**YOUR INSTRUCTIONS**
Exact copy, no pictures: output each line below as it stands.
________________________
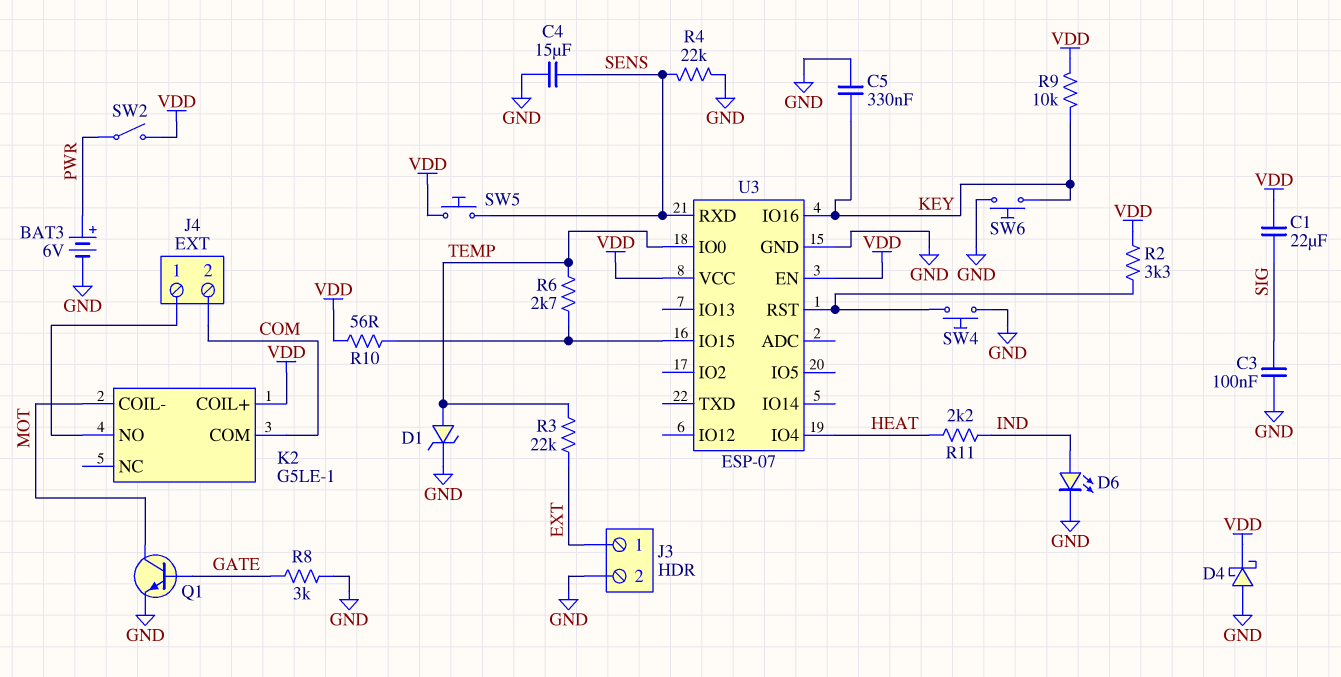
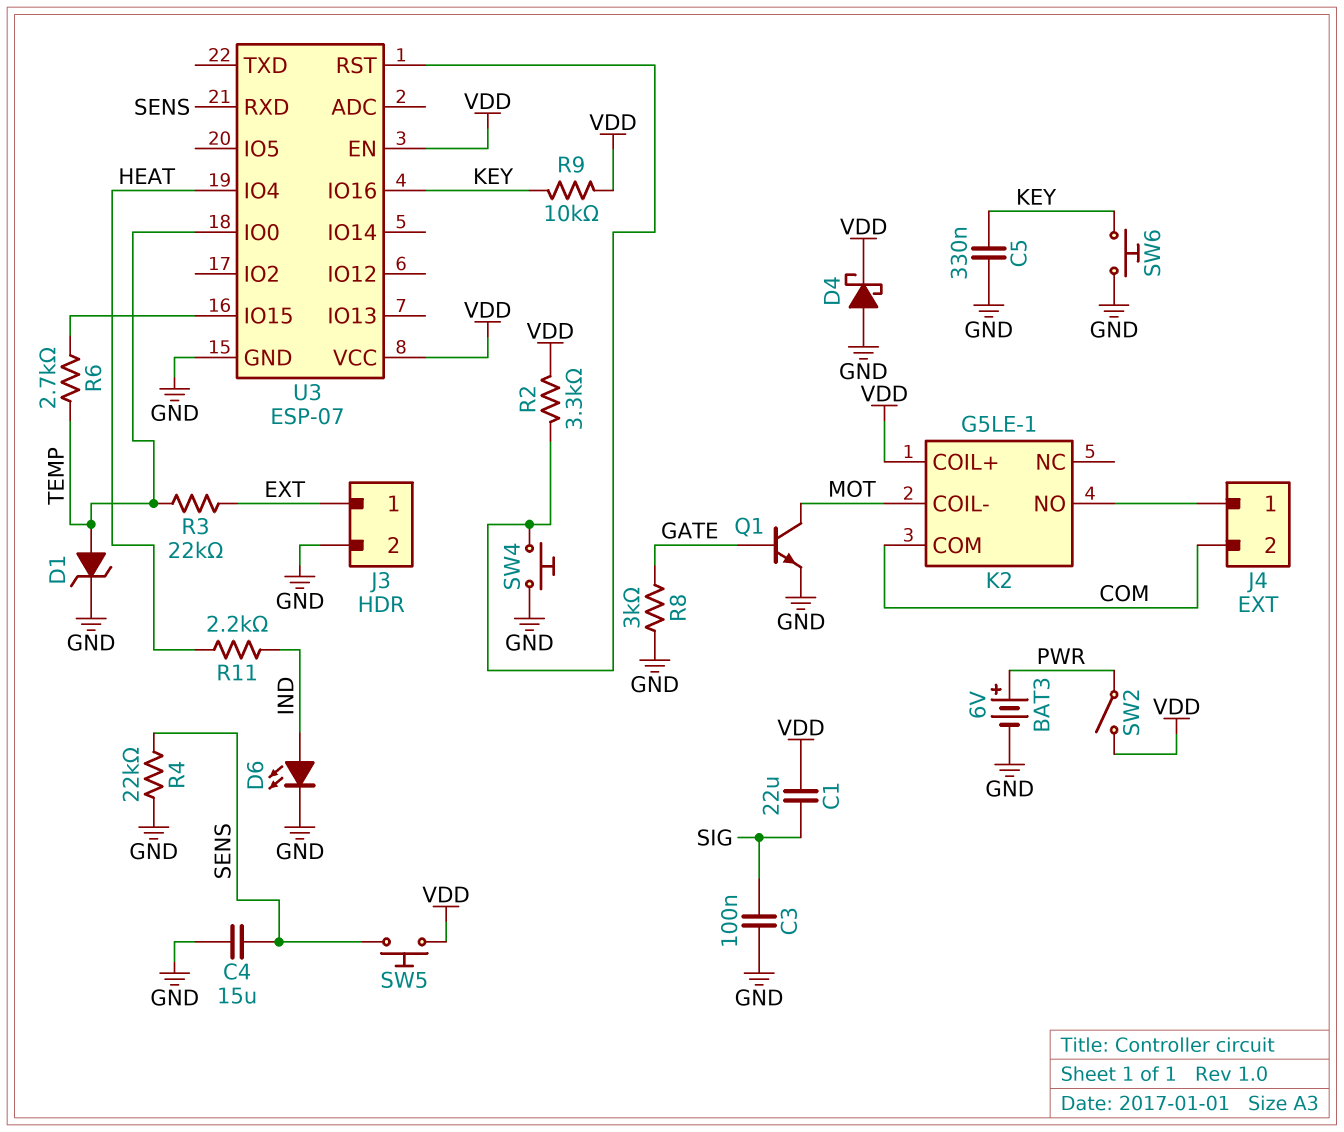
R10: 56 (U3/IO15, VDD) -> none

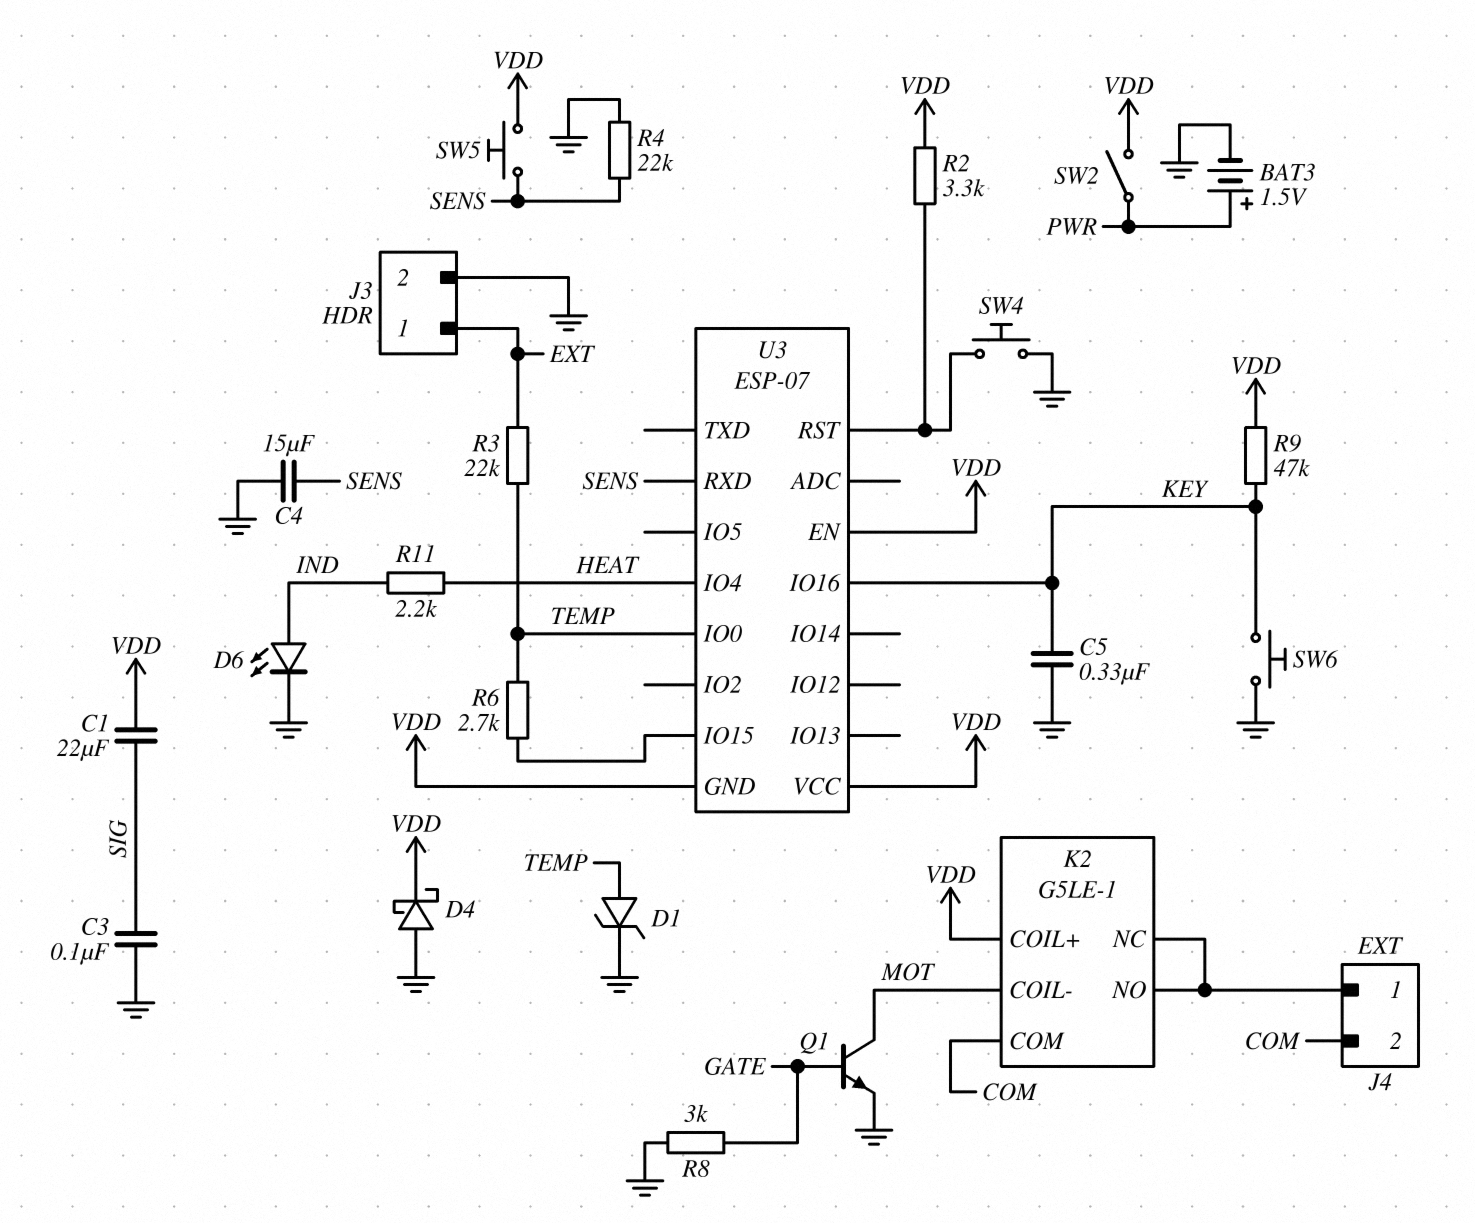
BAT3: 6V (plus PWR, minus GND) -> 1.5V (plus PWR, minus GND)
K2 pin NC: none -> J4/1
R9: 10k (KEY, VDD) -> 47k (KEY, VDD)
U3 pin GND: GND -> VDD

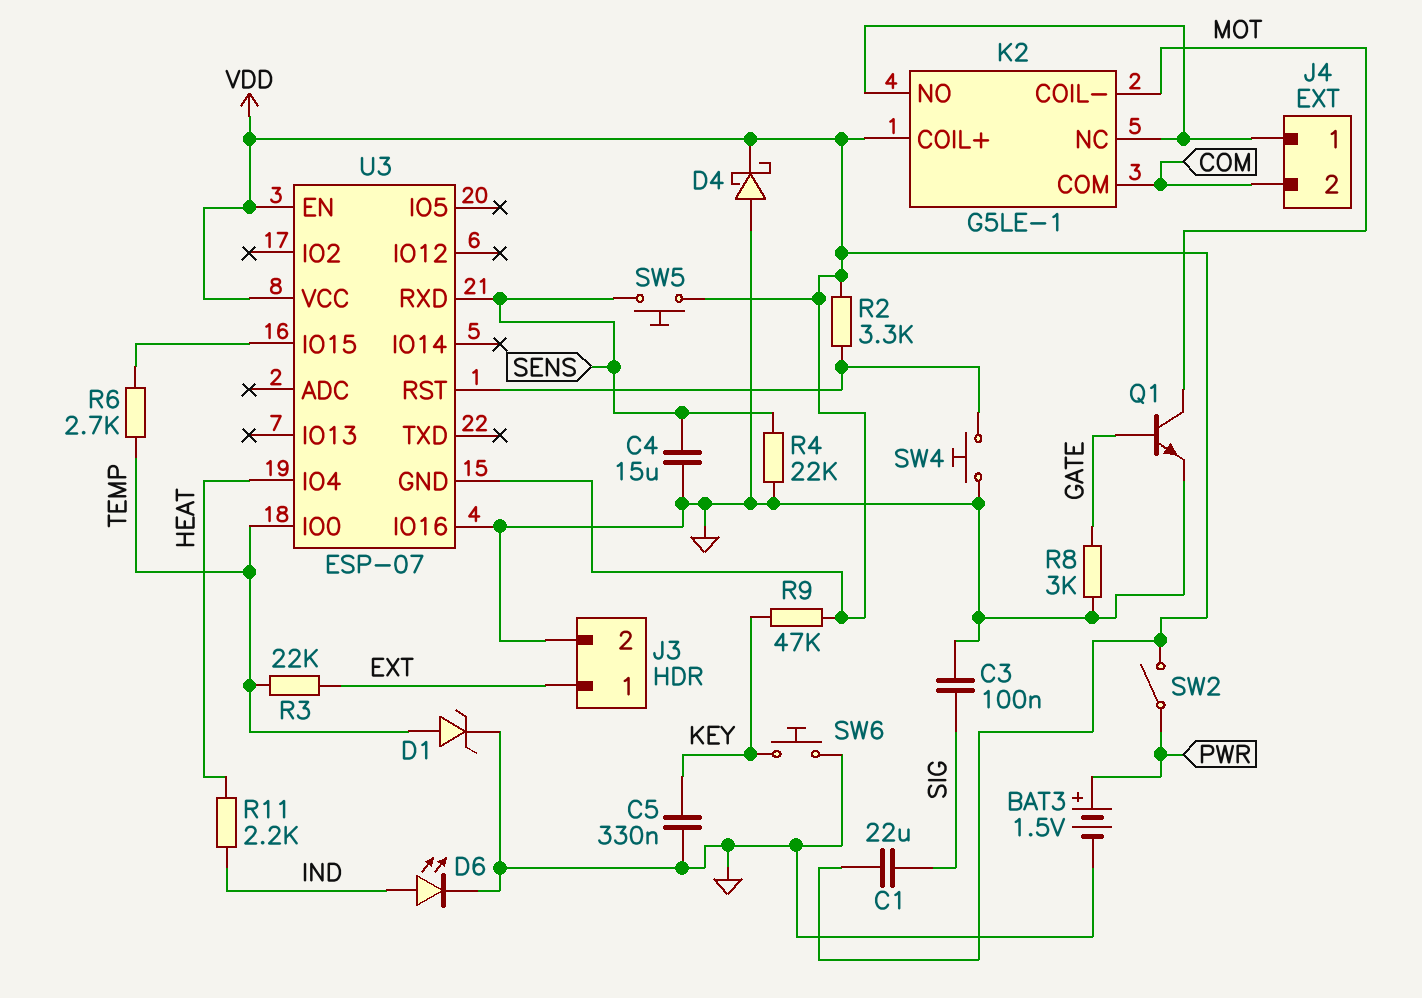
U3 pin IO16: KEY -> GND

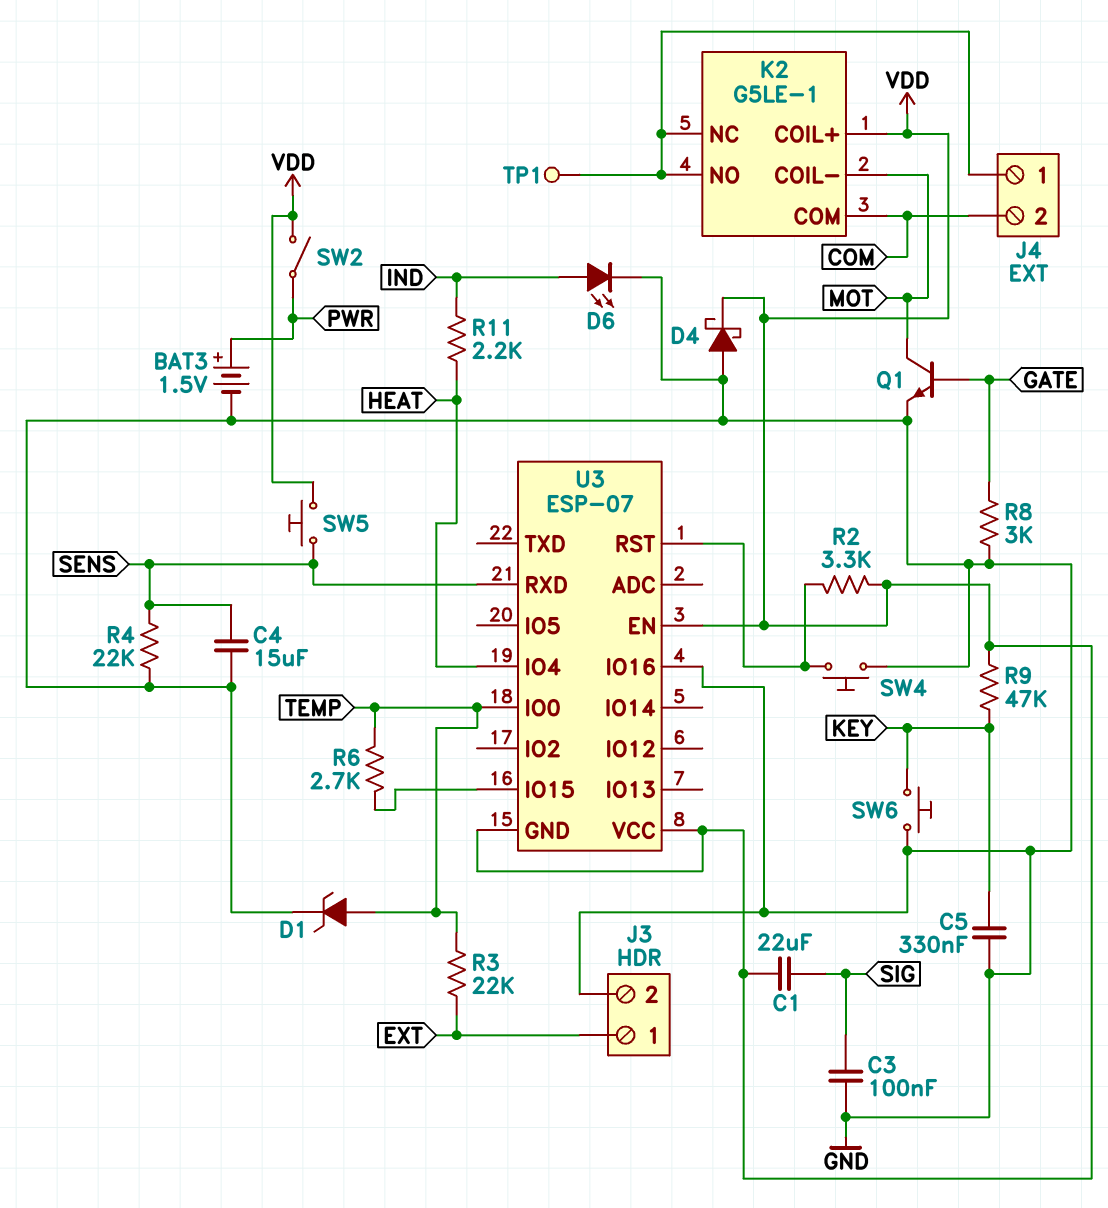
TP1: none -> test point (J4/1)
________________________
**ANSWER BELOW**
R10: 56 (U3/IO15, VDD) -> none

BAT3: 6V (plus PWR, minus GND) -> 1.5V (plus PWR, minus GND)
K2 pin NC: none -> J4/1
R9: 10k (KEY, VDD) -> 47k (KEY, VDD)
U3 pin GND: GND -> VDD

U3 pin IO16: KEY -> GND

TP1: none -> test point (J4/1)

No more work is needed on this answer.